» **Exercise details**
Write every line below out again, exactly as given, but leave out the pictures.

-- Extracted material follows --

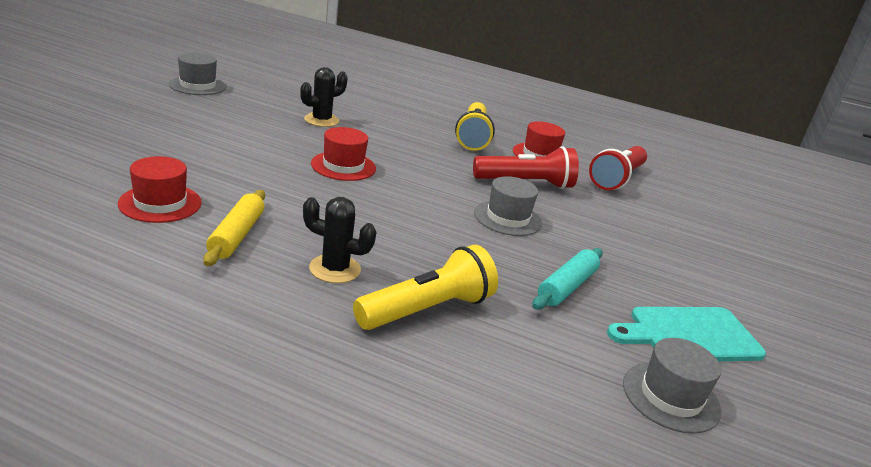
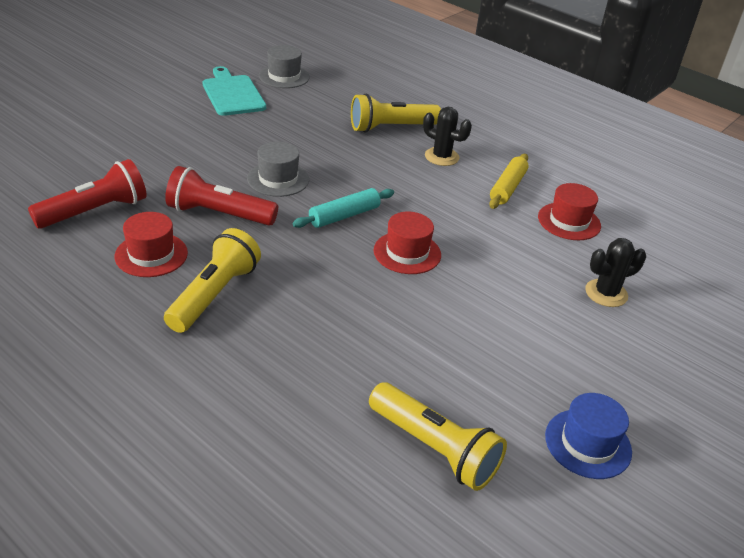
camera: 160 degrees left, 10 degrees up
(198, 85) = (588, 443): grey hat -> blue hat
(295, 86) = (434, 448): none -> yellow flashlight
(321, 120) = (411, 340): black cactus -> black cactus (606, 293)
(567, 287) = (284, 126): turquoise rolling pin -> turquoise rolling pin (344, 216)
(689, 335) = (232, 94): turquoise cutting board -> turquoise cutting board turned 120 degrees counterclockwise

-- Extracted material concluded --

» **Your solution**
camera: 160 degrees left, 10 degrees up
(198, 85) = (588, 443): grey hat -> blue hat
(295, 86) = (434, 448): none -> yellow flashlight
(321, 120) = (411, 340): black cactus -> black cactus (606, 293)
(567, 287) = (284, 126): turquoise rolling pin -> turquoise rolling pin (344, 216)
(689, 335) = (232, 94): turquoise cutting board -> turquoise cutting board turned 120 degrees counterclockwise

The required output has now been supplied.